Before and after images
┄┄┄┄┄┄┄┄┄┄┄┄┄┄┄┄┄┄┄┄
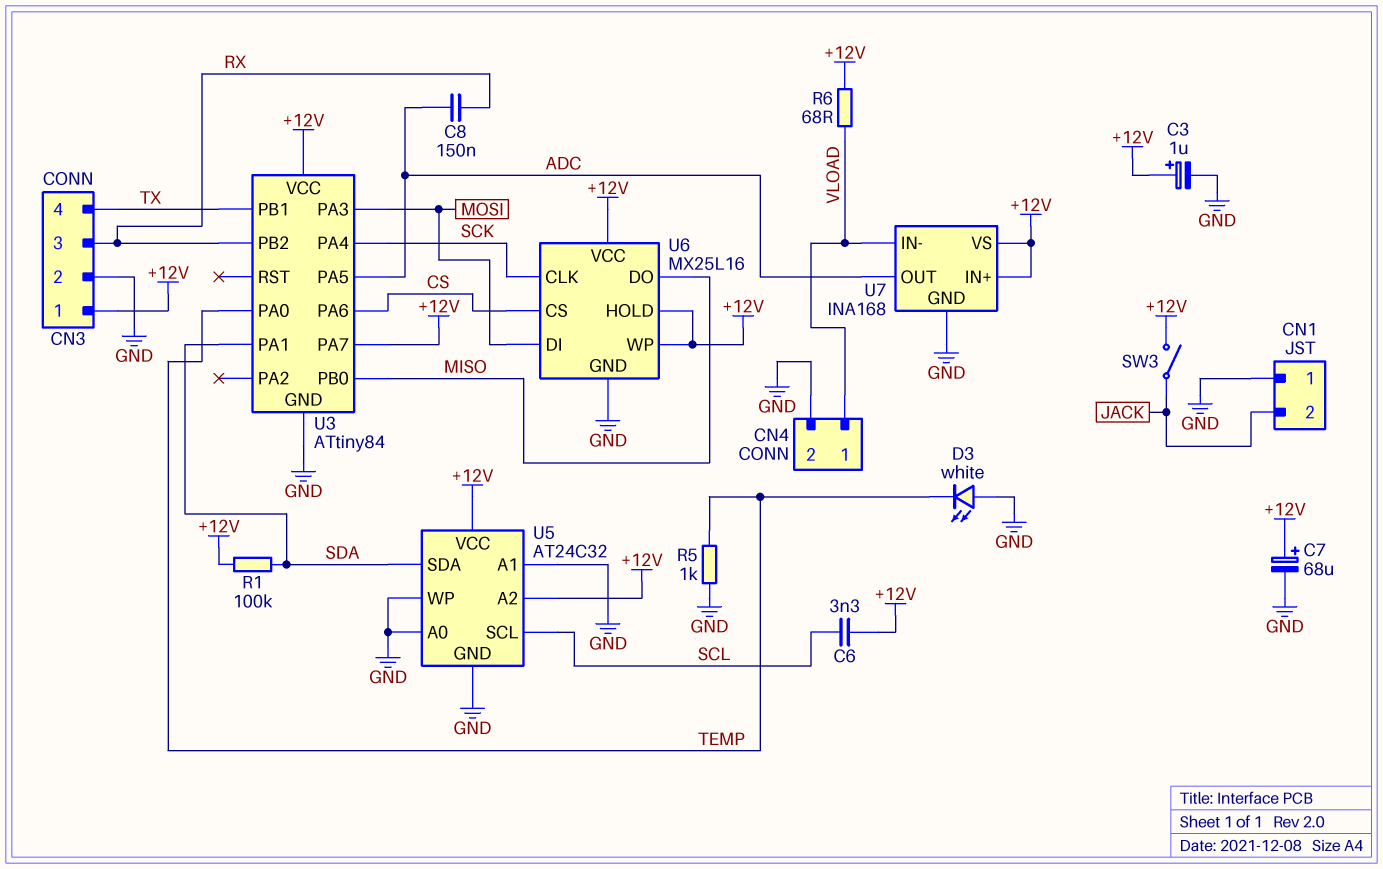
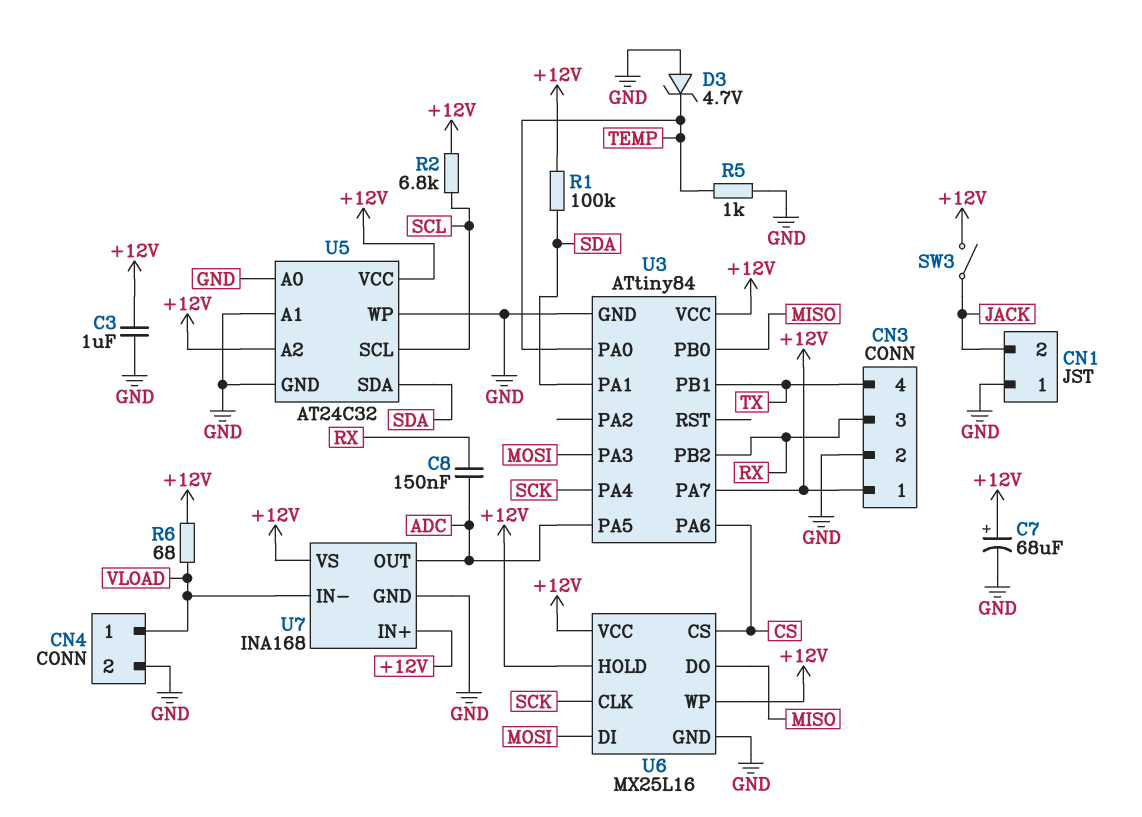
C3: 1uF (plus +12V, minus GND) -> 1uF (+12V, GND)
C6: 3.3nF (+12V, SCL) -> none
D3: LED white (A GND, K TEMP) -> zener 4.7V (A GND, K TEMP)
R2: none -> 6.8k (+12V, SCL)

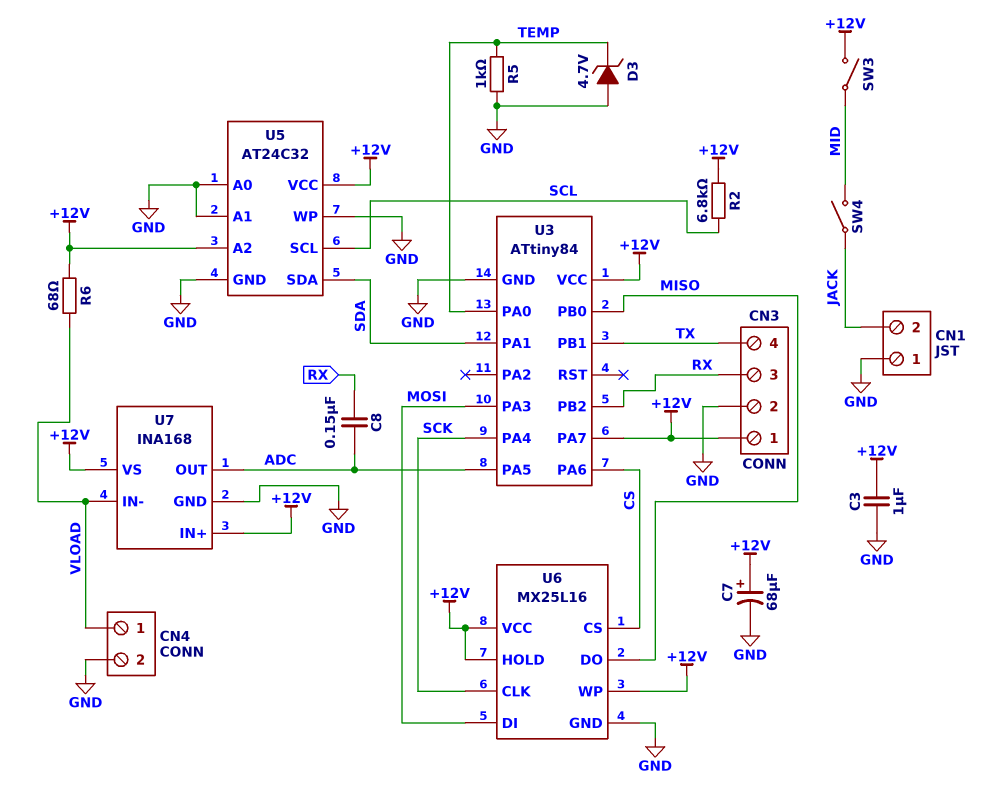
R1: 100k (+12V, SDA) -> none
SW3: switch (+12V, JACK) -> switch (+12V, MID)
SW4: none -> switch (JACK, MID)

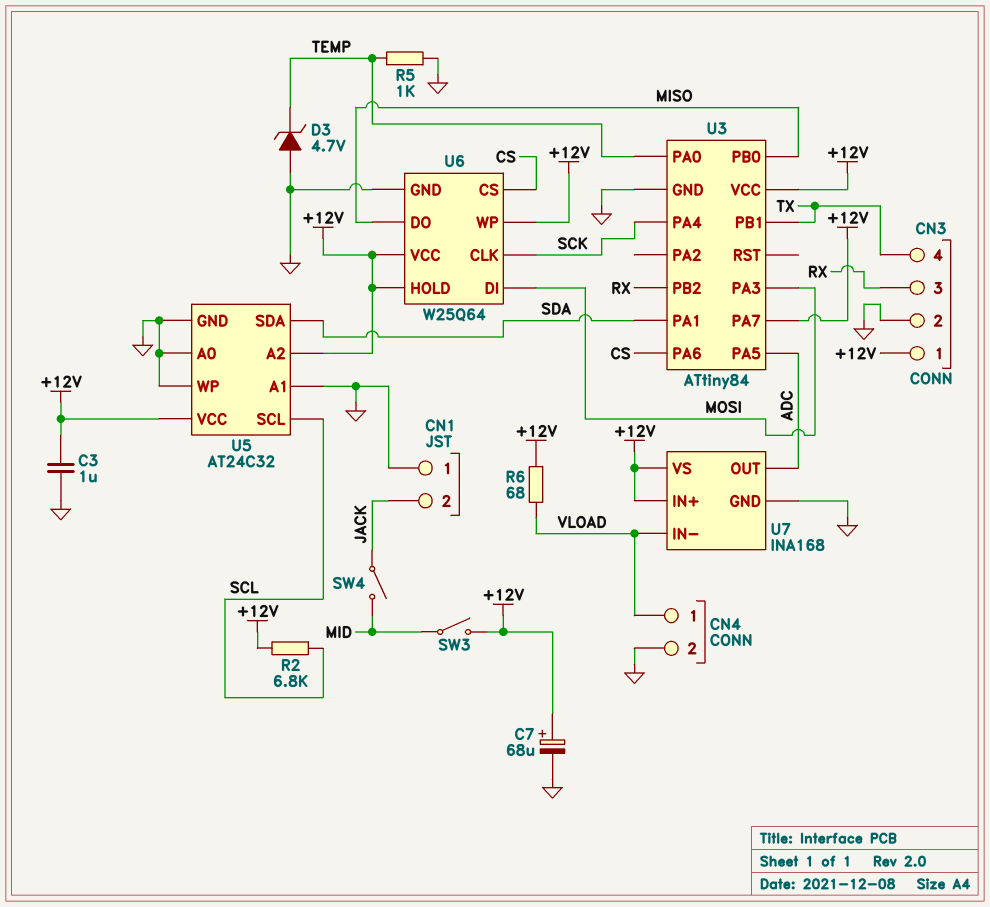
C8: 150nF (ADC, RX) -> none
U6: MX25L16 -> W25Q64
┄┄┄┄┄┄┄┄┄┄┄┄┄┄┄┄┄┄┄┄
Go through the records above and copy every line holding the word "none".

WRITTEN RESPONSE
C6: 3.3nF (+12V, SCL) -> none
R2: none -> 6.8k (+12V, SCL)
R1: 100k (+12V, SDA) -> none
SW4: none -> switch (JACK, MID)
C8: 150nF (ADC, RX) -> none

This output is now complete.